When a line in the entries below contains the word "tile", copy that line.
*** Material to process ***
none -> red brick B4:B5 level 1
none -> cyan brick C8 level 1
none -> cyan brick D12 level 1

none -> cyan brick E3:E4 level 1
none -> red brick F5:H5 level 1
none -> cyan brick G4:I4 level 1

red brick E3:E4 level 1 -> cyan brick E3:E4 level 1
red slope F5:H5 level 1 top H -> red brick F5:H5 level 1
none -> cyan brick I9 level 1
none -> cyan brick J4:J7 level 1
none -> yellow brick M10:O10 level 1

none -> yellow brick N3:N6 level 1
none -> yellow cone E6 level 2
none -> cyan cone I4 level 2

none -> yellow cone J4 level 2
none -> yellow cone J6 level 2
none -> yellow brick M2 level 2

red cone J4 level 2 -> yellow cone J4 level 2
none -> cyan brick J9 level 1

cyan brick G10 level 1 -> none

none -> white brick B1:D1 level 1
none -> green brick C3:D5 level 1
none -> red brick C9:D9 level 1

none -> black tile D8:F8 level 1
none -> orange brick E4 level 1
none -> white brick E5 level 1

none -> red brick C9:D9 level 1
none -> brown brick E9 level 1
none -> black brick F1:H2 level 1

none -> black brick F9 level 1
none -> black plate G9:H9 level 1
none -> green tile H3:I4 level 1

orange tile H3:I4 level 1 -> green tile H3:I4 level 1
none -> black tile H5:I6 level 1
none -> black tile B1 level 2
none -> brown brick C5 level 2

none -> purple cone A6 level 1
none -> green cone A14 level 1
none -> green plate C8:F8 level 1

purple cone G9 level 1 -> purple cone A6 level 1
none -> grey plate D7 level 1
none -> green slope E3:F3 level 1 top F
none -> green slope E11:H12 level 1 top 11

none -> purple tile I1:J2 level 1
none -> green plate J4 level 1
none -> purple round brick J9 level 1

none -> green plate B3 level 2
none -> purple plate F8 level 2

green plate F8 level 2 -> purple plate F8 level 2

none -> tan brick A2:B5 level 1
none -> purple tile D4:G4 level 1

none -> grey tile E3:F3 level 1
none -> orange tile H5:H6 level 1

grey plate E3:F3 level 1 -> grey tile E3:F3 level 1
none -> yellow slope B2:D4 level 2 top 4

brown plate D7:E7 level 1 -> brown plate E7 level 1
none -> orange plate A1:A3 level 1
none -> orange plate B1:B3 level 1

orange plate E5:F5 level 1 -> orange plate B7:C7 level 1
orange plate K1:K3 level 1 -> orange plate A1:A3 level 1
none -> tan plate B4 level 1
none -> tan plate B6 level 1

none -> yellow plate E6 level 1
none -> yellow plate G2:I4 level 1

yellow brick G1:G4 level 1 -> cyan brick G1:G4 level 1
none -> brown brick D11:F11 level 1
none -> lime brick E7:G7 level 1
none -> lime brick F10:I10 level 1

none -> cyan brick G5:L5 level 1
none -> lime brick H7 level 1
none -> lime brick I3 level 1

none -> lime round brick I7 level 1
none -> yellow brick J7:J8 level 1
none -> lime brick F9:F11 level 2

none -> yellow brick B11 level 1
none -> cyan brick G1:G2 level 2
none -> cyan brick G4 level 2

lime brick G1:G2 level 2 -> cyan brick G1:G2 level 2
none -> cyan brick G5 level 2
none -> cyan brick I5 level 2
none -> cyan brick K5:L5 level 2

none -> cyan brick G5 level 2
*** End of Material to process ***
## Response to the task
none -> black tile D8:F8 level 1
none -> green tile H3:I4 level 1
orange tile H3:I4 level 1 -> green tile H3:I4 level 1
none -> black tile H5:I6 level 1
none -> black tile B1 level 2
none -> purple tile I1:J2 level 1
none -> purple tile D4:G4 level 1
none -> grey tile E3:F3 level 1
none -> orange tile H5:H6 level 1
grey plate E3:F3 level 1 -> grey tile E3:F3 level 1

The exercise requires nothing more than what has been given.